[Collection entries]
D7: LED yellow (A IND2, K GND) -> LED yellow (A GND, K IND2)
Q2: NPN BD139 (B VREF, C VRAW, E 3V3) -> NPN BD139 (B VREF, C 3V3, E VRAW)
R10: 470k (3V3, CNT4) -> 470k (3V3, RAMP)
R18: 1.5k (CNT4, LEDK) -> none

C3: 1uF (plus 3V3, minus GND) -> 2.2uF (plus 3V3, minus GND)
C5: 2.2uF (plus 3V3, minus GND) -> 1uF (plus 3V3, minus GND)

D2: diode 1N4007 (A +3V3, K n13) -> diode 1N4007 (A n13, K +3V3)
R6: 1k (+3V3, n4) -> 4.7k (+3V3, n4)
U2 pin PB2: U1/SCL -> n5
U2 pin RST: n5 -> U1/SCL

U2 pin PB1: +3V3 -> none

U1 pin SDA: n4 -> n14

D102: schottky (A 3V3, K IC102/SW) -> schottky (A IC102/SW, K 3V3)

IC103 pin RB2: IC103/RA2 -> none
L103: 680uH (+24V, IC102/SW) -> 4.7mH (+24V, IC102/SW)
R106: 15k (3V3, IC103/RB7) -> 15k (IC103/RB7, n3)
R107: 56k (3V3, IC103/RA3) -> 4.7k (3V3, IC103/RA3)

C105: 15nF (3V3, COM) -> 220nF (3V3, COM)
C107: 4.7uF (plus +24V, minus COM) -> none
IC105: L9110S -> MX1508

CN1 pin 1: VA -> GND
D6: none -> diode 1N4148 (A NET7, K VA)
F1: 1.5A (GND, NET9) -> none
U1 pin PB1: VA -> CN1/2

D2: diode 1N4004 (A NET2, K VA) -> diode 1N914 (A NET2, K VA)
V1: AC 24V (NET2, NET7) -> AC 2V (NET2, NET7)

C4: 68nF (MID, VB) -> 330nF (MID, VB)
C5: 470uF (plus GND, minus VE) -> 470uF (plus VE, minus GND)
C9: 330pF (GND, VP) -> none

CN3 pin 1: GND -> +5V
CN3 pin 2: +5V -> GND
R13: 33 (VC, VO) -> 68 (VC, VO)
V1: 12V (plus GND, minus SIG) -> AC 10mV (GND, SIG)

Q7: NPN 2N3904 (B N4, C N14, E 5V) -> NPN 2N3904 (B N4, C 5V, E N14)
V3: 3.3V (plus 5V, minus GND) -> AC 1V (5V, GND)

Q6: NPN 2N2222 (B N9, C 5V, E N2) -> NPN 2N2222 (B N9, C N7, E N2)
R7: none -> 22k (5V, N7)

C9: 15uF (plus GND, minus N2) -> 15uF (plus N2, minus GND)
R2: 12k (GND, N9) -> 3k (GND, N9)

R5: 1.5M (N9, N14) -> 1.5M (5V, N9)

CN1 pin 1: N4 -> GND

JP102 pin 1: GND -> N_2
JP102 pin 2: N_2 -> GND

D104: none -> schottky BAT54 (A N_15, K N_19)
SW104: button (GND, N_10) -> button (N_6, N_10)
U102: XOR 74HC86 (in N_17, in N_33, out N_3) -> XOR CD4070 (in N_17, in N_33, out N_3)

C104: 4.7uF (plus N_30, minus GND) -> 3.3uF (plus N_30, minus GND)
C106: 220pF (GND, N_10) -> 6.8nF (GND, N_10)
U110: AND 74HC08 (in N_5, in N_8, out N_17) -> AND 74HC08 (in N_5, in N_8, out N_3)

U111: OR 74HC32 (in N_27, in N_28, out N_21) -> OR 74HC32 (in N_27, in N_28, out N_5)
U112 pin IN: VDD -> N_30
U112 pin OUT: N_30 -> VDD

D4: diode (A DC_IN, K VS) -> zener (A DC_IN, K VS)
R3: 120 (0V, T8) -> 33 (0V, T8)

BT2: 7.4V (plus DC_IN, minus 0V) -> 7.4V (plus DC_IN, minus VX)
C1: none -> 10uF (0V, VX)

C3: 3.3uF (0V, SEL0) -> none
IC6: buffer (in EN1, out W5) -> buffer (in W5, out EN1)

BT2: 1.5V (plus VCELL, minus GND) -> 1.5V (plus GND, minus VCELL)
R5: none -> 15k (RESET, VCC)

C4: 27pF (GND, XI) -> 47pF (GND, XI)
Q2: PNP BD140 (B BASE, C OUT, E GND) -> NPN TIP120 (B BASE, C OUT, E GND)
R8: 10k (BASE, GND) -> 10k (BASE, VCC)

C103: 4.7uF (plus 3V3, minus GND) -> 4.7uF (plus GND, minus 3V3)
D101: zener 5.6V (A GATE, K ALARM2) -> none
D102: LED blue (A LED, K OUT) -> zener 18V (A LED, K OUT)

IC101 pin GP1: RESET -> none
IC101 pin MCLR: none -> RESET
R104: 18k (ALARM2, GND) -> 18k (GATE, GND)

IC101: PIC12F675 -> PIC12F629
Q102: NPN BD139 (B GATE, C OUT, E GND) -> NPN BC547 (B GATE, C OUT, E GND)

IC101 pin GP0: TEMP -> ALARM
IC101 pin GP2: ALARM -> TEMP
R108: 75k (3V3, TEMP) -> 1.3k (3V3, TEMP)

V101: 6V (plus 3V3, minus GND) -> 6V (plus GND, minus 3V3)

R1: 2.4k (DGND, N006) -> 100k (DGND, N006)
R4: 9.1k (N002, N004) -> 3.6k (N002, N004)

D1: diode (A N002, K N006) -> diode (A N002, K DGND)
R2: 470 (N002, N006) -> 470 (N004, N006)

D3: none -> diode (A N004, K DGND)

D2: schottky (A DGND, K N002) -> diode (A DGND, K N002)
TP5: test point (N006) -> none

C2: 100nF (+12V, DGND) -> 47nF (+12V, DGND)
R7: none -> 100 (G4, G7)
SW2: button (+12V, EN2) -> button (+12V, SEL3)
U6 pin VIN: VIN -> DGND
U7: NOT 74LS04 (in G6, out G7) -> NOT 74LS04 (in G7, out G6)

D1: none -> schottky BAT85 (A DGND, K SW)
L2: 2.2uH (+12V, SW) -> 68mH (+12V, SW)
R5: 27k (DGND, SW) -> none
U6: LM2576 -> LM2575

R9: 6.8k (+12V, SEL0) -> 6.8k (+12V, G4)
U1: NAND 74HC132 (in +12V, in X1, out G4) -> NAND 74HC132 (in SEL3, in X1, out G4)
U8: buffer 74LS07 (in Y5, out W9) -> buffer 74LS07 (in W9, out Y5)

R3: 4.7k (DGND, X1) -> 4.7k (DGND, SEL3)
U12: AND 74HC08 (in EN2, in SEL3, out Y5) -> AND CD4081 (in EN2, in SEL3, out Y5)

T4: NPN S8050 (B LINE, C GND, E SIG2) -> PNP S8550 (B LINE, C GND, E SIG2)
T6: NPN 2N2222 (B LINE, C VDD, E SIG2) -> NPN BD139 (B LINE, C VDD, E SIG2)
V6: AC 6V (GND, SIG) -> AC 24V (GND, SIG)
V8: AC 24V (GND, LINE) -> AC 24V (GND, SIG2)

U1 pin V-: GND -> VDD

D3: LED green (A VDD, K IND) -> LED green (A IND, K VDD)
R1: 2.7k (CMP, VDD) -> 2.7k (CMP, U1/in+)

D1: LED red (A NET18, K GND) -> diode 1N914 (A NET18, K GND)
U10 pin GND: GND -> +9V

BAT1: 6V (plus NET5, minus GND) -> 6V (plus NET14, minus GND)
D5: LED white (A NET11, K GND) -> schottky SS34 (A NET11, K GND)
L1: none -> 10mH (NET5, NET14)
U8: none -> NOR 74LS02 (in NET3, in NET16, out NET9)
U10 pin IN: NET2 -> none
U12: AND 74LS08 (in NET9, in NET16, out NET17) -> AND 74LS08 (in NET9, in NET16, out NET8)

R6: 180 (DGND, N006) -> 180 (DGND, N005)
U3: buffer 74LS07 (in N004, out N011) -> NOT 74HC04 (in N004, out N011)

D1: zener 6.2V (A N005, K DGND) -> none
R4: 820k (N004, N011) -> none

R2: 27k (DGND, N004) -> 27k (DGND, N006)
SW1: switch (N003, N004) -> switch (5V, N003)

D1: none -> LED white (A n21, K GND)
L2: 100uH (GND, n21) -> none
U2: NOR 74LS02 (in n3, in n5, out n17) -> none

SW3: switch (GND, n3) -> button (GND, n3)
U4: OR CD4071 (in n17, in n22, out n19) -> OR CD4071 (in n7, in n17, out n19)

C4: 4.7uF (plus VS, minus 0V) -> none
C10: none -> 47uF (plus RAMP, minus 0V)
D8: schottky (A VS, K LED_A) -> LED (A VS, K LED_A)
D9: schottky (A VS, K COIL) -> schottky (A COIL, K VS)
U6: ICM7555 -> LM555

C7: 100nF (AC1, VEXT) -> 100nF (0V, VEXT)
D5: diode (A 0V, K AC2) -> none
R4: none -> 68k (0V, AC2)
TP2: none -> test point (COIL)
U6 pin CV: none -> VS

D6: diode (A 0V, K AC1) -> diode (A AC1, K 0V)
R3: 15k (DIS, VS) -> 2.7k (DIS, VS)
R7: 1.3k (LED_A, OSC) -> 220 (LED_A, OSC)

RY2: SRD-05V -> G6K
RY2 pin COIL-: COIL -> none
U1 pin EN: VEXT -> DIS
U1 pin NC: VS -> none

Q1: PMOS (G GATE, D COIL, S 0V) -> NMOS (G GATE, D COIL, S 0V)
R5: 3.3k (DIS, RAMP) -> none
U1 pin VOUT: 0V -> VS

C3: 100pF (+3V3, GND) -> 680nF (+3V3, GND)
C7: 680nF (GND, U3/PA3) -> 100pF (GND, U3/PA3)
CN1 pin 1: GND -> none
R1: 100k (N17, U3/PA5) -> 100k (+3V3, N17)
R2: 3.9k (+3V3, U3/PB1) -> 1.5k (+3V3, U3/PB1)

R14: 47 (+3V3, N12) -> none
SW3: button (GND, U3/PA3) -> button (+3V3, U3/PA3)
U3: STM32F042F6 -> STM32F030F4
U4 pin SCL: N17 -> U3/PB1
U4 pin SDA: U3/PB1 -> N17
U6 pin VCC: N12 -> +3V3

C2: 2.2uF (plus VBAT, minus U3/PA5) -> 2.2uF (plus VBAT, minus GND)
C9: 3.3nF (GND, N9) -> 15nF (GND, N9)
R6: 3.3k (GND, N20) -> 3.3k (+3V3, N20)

### Prompt:
Set down exactly the lines of the data above, beginning with the line that has "C5: 470uF (plus" and ending with the line that has "BT2: 1.5V (plus", and no others.

### Output for this task:
C5: 470uF (plus GND, minus VE) -> 470uF (plus VE, minus GND)
C9: 330pF (GND, VP) -> none

CN3 pin 1: GND -> +5V
CN3 pin 2: +5V -> GND
R13: 33 (VC, VO) -> 68 (VC, VO)
V1: 12V (plus GND, minus SIG) -> AC 10mV (GND, SIG)

Q7: NPN 2N3904 (B N4, C N14, E 5V) -> NPN 2N3904 (B N4, C 5V, E N14)
V3: 3.3V (plus 5V, minus GND) -> AC 1V (5V, GND)

Q6: NPN 2N2222 (B N9, C 5V, E N2) -> NPN 2N2222 (B N9, C N7, E N2)
R7: none -> 22k (5V, N7)

C9: 15uF (plus GND, minus N2) -> 15uF (plus N2, minus GND)
R2: 12k (GND, N9) -> 3k (GND, N9)

R5: 1.5M (N9, N14) -> 1.5M (5V, N9)

CN1 pin 1: N4 -> GND

JP102 pin 1: GND -> N_2
JP102 pin 2: N_2 -> GND

D104: none -> schottky BAT54 (A N_15, K N_19)
SW104: button (GND, N_10) -> button (N_6, N_10)
U102: XOR 74HC86 (in N_17, in N_33, out N_3) -> XOR CD4070 (in N_17, in N_33, out N_3)

C104: 4.7uF (plus N_30, minus GND) -> 3.3uF (plus N_30, minus GND)
C106: 220pF (GND, N_10) -> 6.8nF (GND, N_10)
U110: AND 74HC08 (in N_5, in N_8, out N_17) -> AND 74HC08 (in N_5, in N_8, out N_3)

U111: OR 74HC32 (in N_27, in N_28, out N_21) -> OR 74HC32 (in N_27, in N_28, out N_5)
U112 pin IN: VDD -> N_30
U112 pin OUT: N_30 -> VDD

D4: diode (A DC_IN, K VS) -> zener (A DC_IN, K VS)
R3: 120 (0V, T8) -> 33 (0V, T8)

BT2: 7.4V (plus DC_IN, minus 0V) -> 7.4V (plus DC_IN, minus VX)
C1: none -> 10uF (0V, VX)

C3: 3.3uF (0V, SEL0) -> none
IC6: buffer (in EN1, out W5) -> buffer (in W5, out EN1)

BT2: 1.5V (plus VCELL, minus GND) -> 1.5V (plus GND, minus VCELL)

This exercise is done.